**WHAT THIS TASK INVOLVES:** When writing out the listing below, reproduce every word exactly and skip the pictures.

**DATA PROVIDED:**
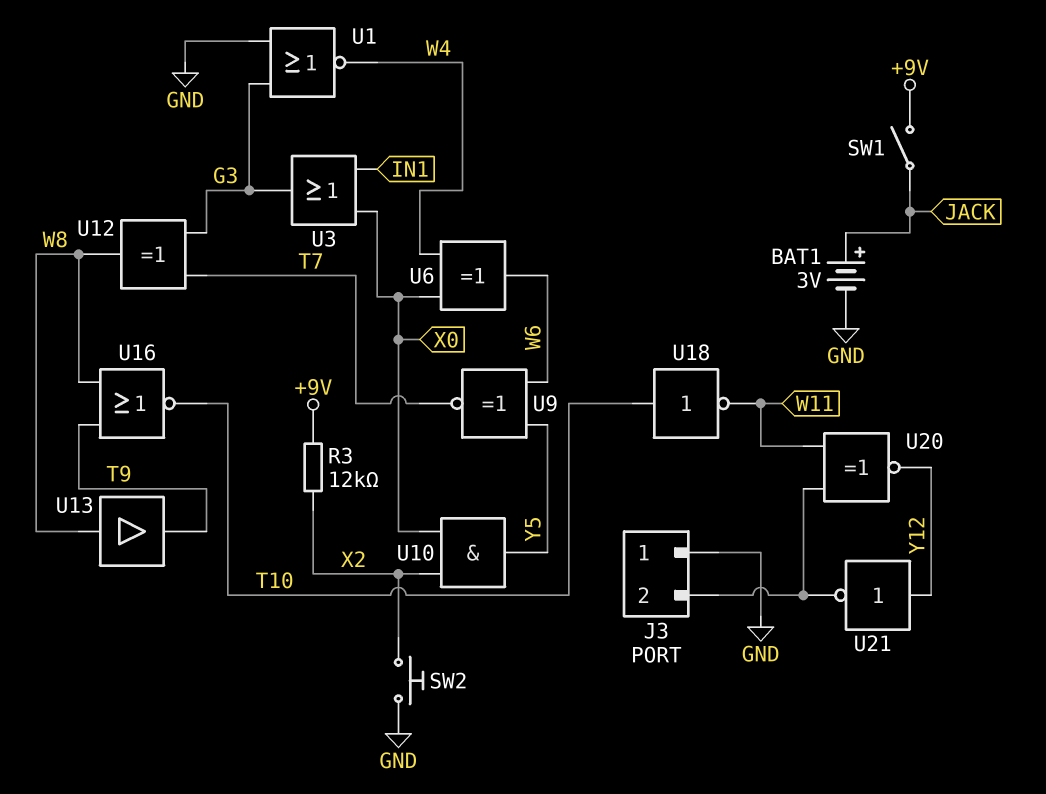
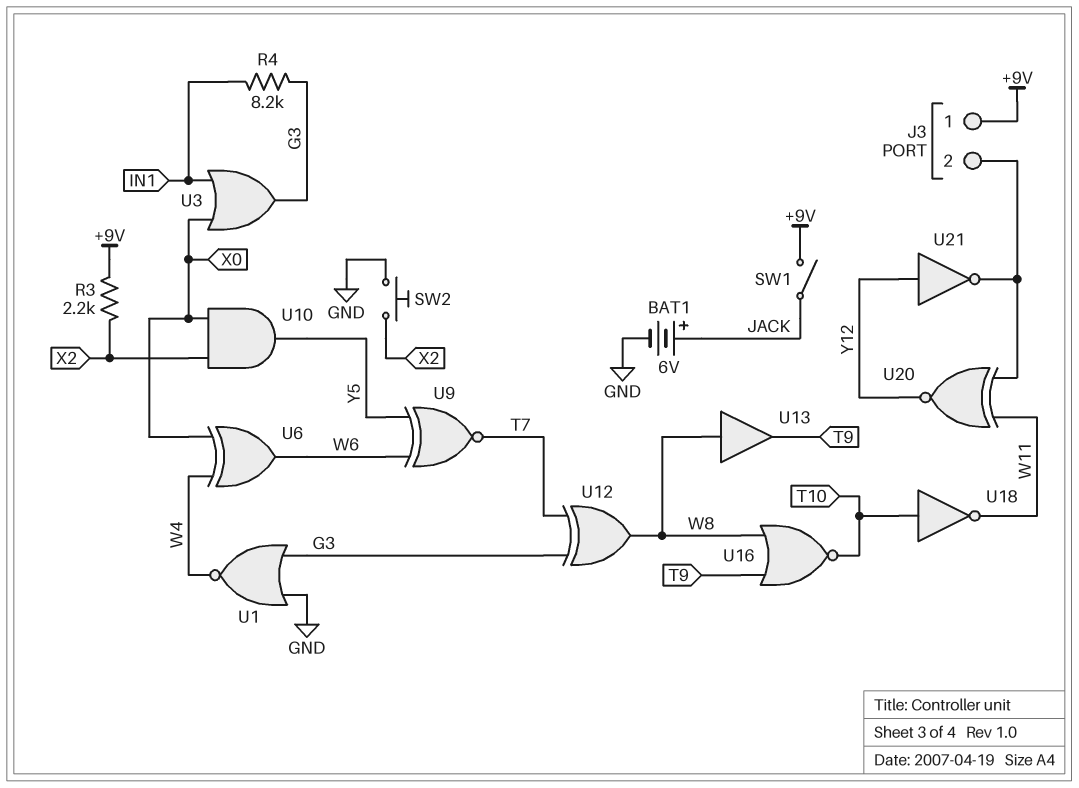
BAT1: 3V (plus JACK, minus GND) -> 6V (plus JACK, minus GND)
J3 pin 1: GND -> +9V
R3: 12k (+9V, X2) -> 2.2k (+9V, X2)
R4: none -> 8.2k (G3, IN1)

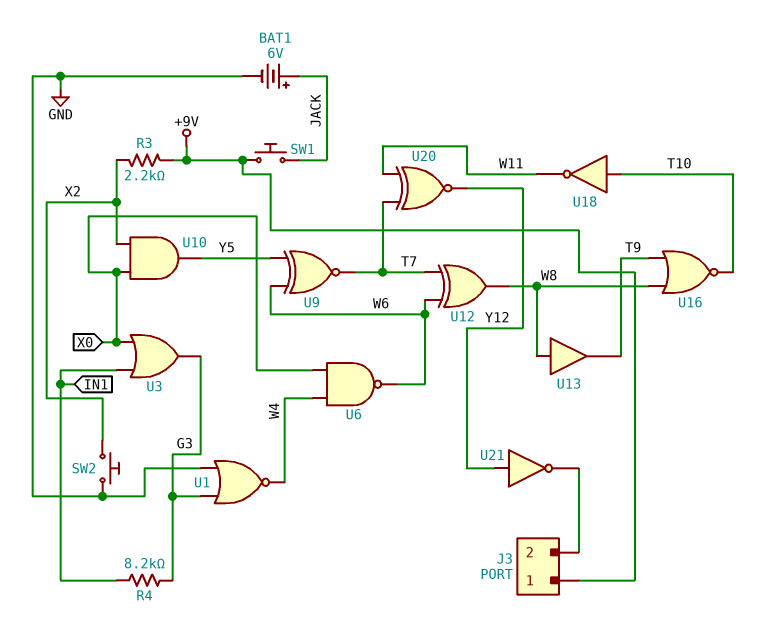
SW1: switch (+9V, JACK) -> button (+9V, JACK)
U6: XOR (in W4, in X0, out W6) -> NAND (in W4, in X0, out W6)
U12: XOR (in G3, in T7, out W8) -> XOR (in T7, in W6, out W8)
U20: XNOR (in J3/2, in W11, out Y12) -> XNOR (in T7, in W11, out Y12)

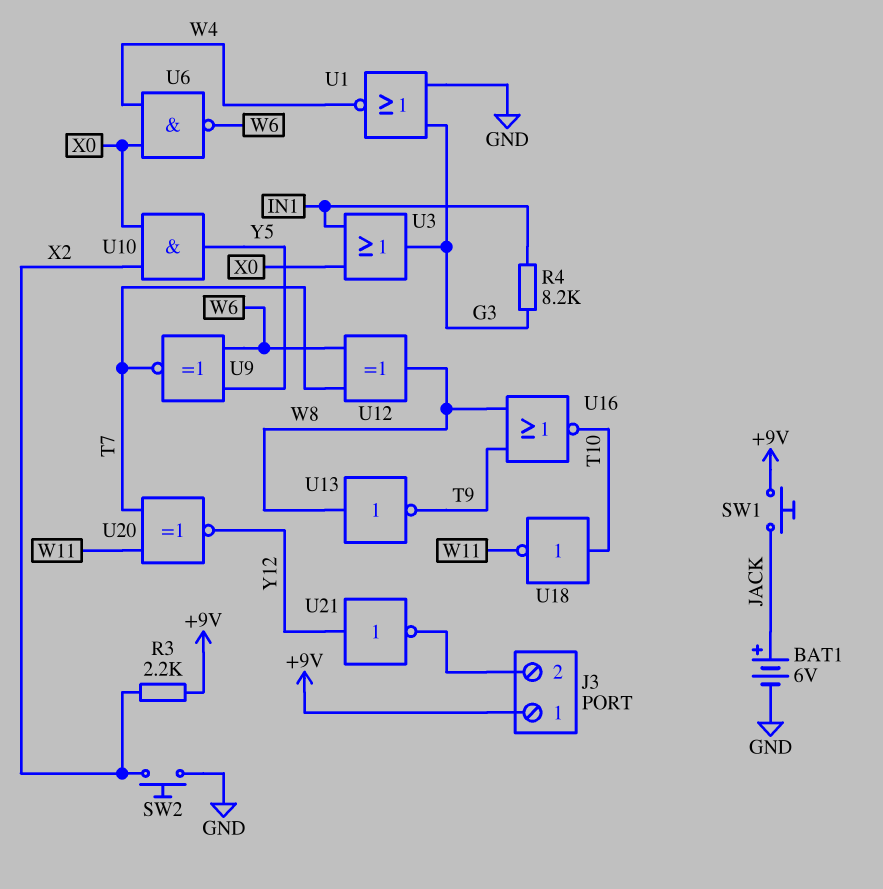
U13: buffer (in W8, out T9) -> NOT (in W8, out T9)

**TASK RESULT:**
BAT1: 3V (plus JACK, minus GND) -> 6V (plus JACK, minus GND)
J3 pin 1: GND -> +9V
R3: 12k (+9V, X2) -> 2.2k (+9V, X2)
R4: none -> 8.2k (G3, IN1)

SW1: switch (+9V, JACK) -> button (+9V, JACK)
U6: XOR (in W4, in X0, out W6) -> NAND (in W4, in X0, out W6)
U12: XOR (in G3, in T7, out W8) -> XOR (in T7, in W6, out W8)
U20: XNOR (in J3/2, in W11, out Y12) -> XNOR (in T7, in W11, out Y12)

U13: buffer (in W8, out T9) -> NOT (in W8, out T9)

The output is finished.